◆ **ABOUT THIS EXERCISE**:
Exact reproduction of the listing is required. Pictures are not reproduced.

◆ **EXERCISE MATERIAL**:
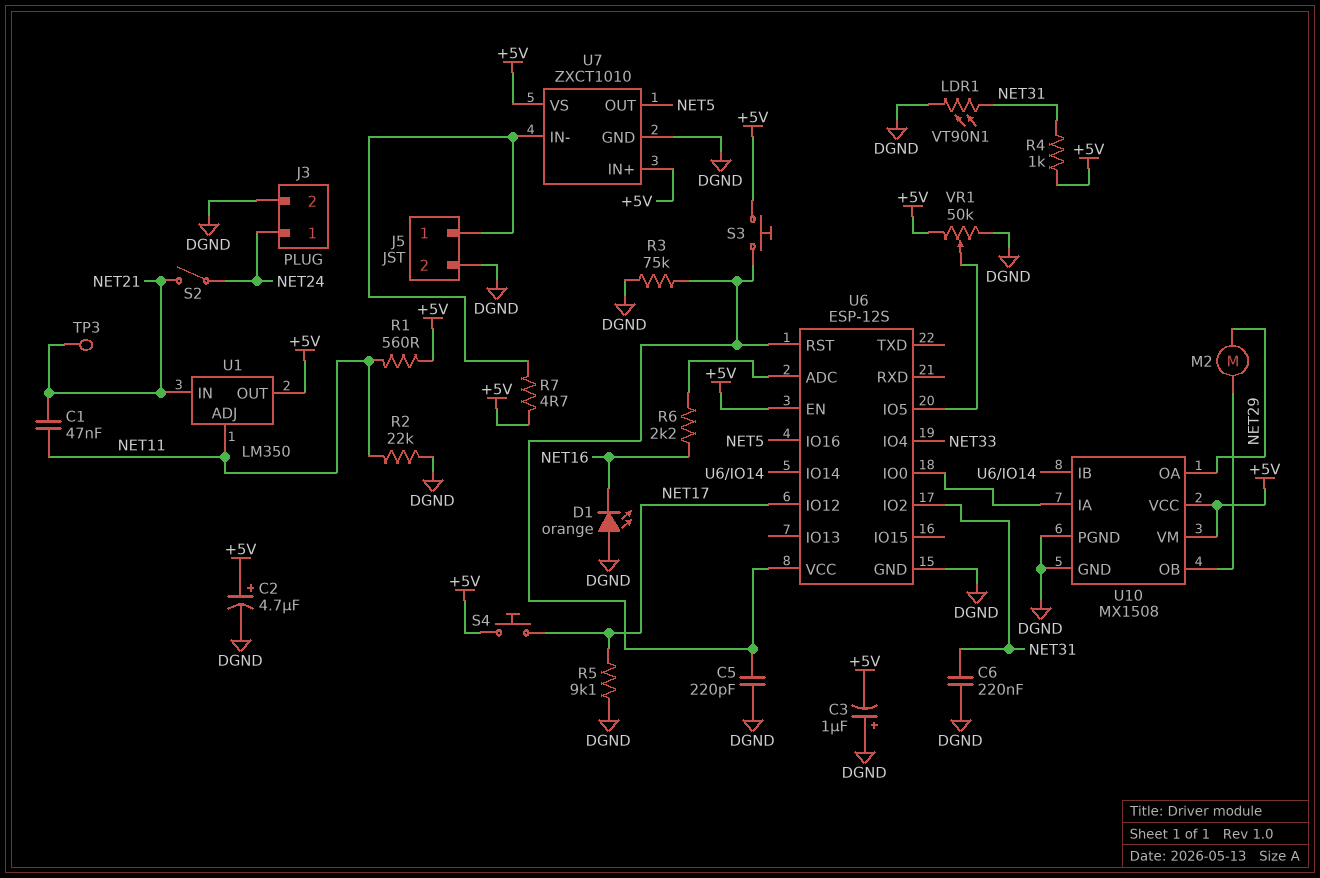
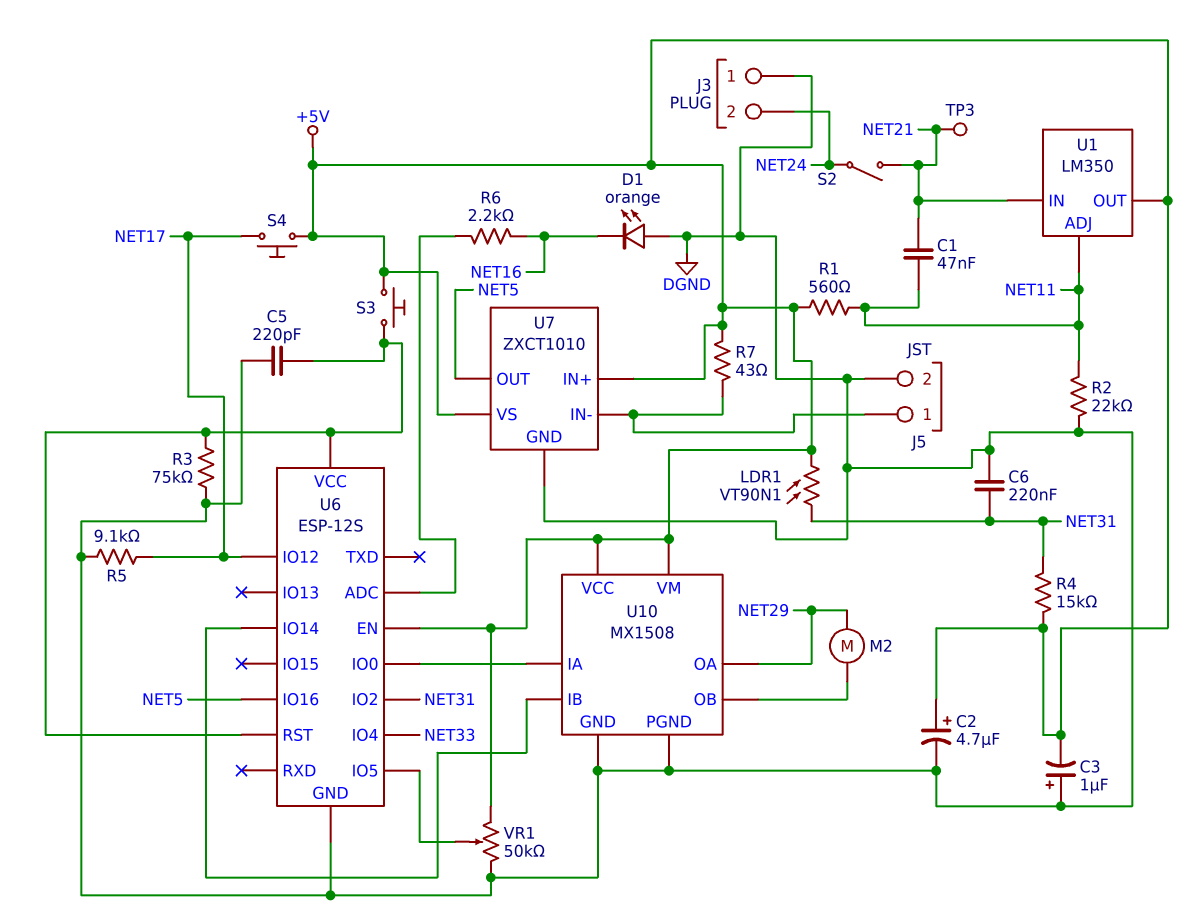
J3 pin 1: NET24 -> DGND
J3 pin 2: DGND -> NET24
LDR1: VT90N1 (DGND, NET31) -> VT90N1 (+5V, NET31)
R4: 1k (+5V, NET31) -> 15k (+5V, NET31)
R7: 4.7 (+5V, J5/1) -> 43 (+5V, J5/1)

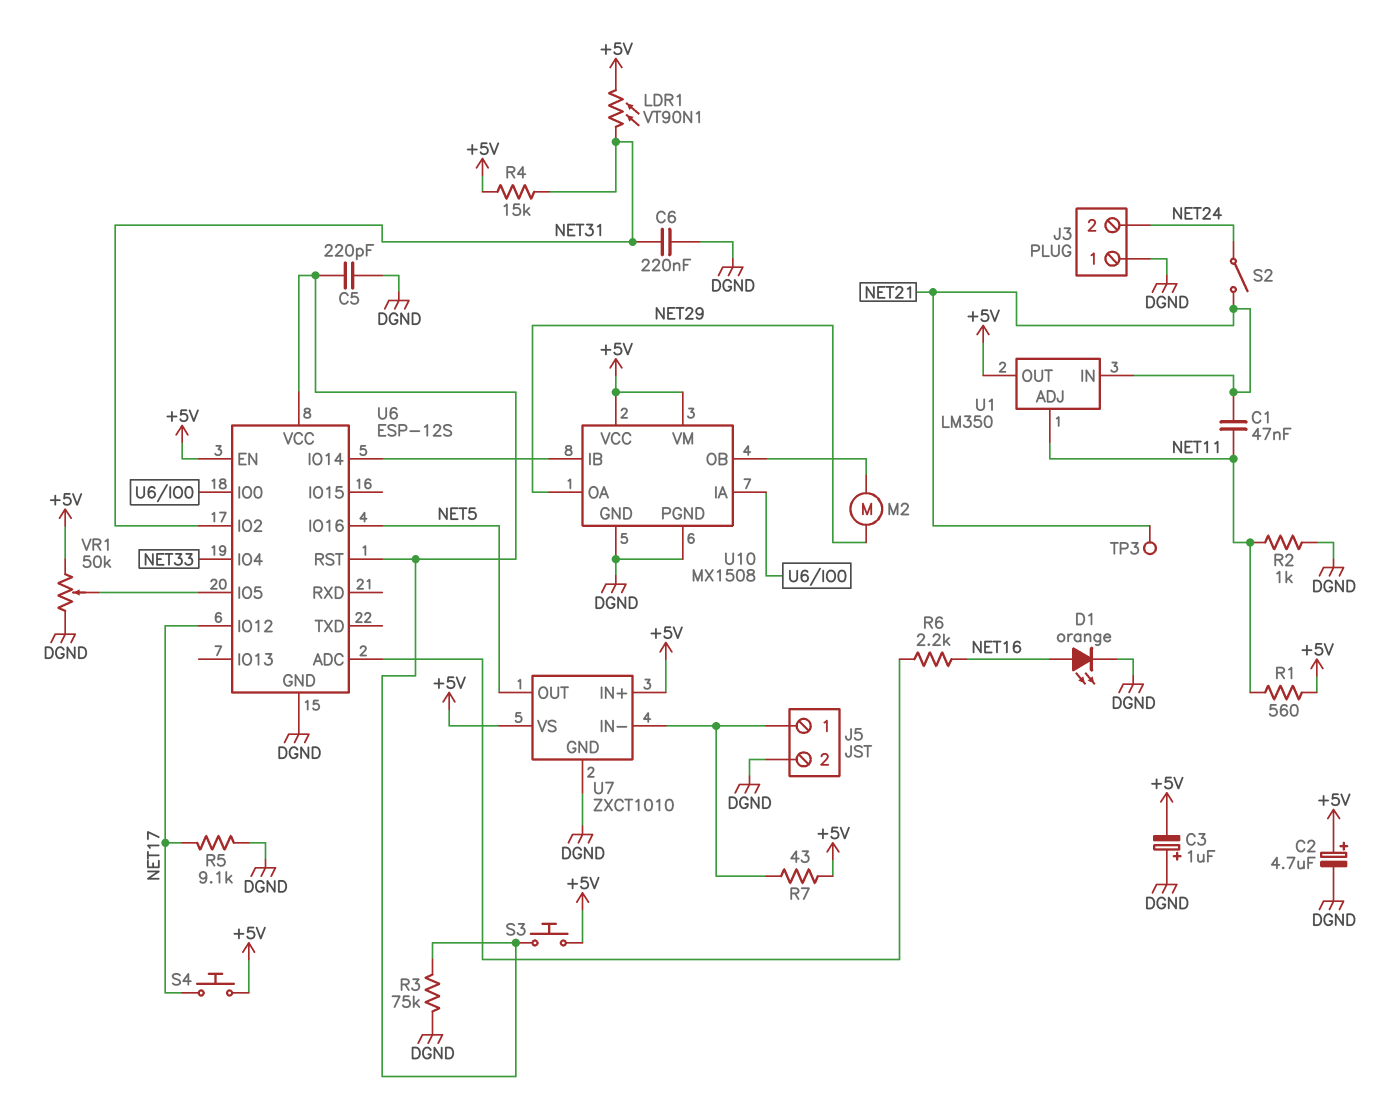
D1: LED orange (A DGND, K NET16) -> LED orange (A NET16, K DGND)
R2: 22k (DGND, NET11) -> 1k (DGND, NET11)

◆ **SOLUTION TO THIS TASK**:
J3 pin 1: NET24 -> DGND
J3 pin 2: DGND -> NET24
LDR1: VT90N1 (DGND, NET31) -> VT90N1 (+5V, NET31)
R4: 1k (+5V, NET31) -> 15k (+5V, NET31)
R7: 4.7 (+5V, J5/1) -> 43 (+5V, J5/1)

D1: LED orange (A DGND, K NET16) -> LED orange (A NET16, K DGND)
R2: 22k (DGND, NET11) -> 1k (DGND, NET11)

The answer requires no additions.